Start INFORMATION SUPPLIED

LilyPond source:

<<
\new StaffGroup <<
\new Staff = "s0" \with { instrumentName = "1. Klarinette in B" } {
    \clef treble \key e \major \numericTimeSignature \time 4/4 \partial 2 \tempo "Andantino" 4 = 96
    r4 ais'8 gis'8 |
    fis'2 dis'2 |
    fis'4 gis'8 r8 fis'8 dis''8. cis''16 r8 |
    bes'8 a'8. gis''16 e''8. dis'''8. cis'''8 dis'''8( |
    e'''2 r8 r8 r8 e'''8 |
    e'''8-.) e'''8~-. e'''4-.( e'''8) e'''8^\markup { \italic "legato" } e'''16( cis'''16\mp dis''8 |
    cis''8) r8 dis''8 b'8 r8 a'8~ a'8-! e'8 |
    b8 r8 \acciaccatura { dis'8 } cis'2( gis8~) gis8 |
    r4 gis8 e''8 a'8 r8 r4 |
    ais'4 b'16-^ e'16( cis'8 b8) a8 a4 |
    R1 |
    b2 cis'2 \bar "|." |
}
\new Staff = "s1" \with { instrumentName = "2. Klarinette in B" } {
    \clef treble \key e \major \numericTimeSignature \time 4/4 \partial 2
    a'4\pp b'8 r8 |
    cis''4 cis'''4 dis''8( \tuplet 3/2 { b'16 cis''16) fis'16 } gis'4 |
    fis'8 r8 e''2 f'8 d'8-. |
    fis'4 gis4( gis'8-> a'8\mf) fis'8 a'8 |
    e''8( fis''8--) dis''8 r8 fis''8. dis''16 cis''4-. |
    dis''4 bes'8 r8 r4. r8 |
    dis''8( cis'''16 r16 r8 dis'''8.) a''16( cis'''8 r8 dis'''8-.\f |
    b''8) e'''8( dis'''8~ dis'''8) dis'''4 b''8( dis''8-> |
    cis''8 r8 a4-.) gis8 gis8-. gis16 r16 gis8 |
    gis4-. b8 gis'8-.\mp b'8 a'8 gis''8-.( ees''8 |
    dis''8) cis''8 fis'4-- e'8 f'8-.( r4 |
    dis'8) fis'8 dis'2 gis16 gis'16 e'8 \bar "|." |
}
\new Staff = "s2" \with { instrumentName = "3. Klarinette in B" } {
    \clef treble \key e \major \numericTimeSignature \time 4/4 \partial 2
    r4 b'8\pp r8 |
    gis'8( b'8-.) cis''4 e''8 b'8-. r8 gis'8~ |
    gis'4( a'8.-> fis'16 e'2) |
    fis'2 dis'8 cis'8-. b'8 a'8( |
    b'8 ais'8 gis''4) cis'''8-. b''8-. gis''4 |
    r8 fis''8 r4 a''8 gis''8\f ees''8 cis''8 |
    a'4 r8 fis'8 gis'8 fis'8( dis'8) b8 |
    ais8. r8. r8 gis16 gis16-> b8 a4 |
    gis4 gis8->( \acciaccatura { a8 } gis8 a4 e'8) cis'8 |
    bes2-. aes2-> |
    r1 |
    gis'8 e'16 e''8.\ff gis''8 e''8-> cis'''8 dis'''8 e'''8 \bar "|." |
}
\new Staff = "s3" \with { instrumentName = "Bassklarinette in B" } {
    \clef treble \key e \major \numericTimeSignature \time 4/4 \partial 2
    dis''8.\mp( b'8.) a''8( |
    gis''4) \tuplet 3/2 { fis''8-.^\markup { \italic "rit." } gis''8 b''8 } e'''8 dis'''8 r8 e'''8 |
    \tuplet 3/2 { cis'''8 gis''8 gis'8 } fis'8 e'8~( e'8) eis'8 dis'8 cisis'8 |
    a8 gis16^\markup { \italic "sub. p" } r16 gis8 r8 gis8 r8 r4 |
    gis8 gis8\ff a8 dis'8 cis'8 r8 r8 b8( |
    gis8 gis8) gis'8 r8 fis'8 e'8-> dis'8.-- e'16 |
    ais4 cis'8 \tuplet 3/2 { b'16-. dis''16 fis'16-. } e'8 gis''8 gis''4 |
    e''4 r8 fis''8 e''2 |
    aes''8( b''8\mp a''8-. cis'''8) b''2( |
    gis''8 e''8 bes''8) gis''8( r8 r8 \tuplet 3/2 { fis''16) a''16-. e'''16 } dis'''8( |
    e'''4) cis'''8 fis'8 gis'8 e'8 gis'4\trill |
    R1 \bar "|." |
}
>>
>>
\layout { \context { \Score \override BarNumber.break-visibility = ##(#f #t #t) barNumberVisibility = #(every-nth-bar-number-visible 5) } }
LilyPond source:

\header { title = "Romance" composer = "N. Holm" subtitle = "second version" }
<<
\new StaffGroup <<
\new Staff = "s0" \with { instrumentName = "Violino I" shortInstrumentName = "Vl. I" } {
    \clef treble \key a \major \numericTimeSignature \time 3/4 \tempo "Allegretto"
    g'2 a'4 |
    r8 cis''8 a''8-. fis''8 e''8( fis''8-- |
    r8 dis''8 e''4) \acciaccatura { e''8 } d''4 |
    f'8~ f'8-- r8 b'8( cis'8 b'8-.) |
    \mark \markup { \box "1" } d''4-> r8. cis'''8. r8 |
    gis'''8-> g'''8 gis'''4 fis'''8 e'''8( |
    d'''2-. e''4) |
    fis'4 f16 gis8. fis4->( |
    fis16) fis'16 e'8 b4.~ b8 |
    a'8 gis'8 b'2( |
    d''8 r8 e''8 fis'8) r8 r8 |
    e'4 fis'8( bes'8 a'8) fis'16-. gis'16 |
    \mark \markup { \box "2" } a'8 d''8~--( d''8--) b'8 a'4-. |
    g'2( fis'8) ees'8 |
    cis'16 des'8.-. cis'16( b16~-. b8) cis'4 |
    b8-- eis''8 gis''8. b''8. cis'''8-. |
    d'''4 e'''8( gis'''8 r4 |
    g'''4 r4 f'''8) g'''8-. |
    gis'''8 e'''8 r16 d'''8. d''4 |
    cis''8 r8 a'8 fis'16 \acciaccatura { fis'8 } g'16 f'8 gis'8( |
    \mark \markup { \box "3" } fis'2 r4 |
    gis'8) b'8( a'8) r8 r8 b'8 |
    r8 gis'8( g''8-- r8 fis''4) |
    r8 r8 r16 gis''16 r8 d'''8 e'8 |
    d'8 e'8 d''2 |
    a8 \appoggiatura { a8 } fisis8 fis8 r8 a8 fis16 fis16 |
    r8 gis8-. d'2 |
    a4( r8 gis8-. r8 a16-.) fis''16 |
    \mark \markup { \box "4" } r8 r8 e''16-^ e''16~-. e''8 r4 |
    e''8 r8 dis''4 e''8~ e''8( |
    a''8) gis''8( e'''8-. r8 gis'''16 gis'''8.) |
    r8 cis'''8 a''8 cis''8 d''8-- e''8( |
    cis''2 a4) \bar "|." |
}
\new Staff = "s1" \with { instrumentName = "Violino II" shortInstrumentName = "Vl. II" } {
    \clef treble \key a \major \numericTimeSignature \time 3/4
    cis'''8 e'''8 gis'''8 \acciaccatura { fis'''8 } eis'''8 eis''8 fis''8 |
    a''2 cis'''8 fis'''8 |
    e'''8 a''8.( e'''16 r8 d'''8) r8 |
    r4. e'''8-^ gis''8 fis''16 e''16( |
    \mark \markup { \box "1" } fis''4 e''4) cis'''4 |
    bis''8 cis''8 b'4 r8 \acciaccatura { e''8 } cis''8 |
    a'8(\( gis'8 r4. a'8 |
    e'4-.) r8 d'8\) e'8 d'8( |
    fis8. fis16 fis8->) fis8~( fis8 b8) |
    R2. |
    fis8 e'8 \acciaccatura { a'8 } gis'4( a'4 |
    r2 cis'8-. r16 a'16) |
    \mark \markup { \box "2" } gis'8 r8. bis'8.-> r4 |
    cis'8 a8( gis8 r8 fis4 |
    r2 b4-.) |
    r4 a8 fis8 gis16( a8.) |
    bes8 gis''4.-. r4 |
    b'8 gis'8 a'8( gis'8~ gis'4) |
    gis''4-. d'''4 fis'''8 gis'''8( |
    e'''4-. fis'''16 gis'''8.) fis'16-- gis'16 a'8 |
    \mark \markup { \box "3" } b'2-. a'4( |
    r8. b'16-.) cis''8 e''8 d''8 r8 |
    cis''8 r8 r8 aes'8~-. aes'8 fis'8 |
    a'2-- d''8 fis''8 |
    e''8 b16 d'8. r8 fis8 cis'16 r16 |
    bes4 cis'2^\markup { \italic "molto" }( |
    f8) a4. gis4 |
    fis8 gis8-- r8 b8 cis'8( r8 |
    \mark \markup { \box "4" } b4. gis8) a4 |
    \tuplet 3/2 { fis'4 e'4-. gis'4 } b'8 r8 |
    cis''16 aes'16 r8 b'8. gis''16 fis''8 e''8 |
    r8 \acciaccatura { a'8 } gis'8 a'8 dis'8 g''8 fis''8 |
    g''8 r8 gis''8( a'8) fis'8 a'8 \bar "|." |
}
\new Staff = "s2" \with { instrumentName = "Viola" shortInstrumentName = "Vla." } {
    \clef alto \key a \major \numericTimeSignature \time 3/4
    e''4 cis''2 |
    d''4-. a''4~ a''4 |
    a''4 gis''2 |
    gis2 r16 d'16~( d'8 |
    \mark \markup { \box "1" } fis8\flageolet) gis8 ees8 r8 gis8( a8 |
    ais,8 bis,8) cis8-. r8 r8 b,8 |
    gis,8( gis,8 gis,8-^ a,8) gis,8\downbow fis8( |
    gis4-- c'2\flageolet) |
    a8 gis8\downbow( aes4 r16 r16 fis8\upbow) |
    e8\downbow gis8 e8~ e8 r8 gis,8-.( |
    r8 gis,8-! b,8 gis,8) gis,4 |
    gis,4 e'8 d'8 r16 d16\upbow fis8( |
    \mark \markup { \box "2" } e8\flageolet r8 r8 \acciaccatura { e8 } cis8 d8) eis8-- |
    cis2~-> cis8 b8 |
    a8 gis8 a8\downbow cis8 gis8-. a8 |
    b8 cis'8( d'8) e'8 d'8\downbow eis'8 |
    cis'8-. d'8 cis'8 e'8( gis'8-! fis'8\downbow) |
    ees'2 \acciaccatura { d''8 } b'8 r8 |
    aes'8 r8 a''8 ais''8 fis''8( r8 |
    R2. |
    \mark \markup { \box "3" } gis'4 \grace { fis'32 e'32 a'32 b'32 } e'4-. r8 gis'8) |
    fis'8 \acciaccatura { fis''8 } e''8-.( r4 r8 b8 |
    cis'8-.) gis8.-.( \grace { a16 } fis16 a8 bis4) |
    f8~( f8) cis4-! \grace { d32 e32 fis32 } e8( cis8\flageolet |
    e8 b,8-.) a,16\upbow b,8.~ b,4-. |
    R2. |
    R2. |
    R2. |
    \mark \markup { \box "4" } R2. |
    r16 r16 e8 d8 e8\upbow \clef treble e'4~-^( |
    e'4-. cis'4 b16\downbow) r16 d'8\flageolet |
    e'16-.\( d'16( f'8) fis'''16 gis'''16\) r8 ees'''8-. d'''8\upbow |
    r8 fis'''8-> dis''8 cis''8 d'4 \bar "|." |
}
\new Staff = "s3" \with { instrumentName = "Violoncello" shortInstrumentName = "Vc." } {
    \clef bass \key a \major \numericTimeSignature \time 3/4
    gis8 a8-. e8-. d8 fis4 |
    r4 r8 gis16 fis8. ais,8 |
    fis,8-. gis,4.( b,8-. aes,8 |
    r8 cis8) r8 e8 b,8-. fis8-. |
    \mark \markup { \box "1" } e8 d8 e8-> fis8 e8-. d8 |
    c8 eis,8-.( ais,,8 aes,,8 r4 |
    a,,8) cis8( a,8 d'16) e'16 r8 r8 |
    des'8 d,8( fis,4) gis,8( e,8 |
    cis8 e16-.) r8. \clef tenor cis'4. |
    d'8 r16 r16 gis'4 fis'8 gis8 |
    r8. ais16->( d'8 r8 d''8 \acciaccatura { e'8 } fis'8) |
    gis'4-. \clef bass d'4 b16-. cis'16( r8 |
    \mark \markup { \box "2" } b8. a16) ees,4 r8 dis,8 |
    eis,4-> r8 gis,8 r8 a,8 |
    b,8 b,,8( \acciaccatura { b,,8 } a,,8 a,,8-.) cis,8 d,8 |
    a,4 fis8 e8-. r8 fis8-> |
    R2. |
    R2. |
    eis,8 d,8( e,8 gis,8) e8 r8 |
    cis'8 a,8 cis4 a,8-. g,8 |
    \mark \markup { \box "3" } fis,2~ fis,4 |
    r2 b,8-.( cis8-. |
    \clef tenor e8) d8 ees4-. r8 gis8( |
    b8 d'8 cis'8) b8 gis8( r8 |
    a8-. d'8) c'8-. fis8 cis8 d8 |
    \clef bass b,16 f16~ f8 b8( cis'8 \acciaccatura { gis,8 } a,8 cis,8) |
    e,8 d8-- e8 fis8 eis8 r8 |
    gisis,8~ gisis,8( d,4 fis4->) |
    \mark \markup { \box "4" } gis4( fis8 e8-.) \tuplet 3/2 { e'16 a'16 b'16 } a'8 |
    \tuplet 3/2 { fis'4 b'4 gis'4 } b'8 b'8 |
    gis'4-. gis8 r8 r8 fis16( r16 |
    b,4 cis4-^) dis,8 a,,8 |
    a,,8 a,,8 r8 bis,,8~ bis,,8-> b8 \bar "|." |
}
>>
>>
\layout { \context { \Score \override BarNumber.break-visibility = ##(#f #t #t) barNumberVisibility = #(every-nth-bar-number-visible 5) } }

End INFORMATION SUPPLIED

◆ GOAL: Pull out every line in the rows above that contains the word "major", and copy each one in full. Case counts.

◆ FINAL RESULT:
    \clef treble \key e \major \numericTimeSignature \time 4/4 \partial 2 \tempo "Andantino" 4 = 96
    \clef treble \key e \major \numericTimeSignature \time 4/4 \partial 2
    \clef treble \key e \major \numericTimeSignature \time 4/4 \partial 2
    \clef treble \key e \major \numericTimeSignature \time 4/4 \partial 2
    \clef treble \key a \major \numericTimeSignature \time 3/4 \tempo "Allegretto"
    \clef treble \key a \major \numericTimeSignature \time 3/4
    \clef alto \key a \major \numericTimeSignature \time 3/4
    \clef bass \key a \major \numericTimeSignature \time 3/4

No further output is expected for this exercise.